**What the exercise asks**.
Line by line, output the entries below exactly as they appear.

**Data under study**.
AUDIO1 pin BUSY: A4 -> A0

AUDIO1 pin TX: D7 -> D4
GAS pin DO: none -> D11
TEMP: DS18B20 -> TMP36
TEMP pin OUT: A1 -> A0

**Result**.
AUDIO1 pin BUSY: A4 -> A0

AUDIO1 pin TX: D7 -> D4
GAS pin DO: none -> D11
TEMP: DS18B20 -> TMP36
TEMP pin OUT: A1 -> A0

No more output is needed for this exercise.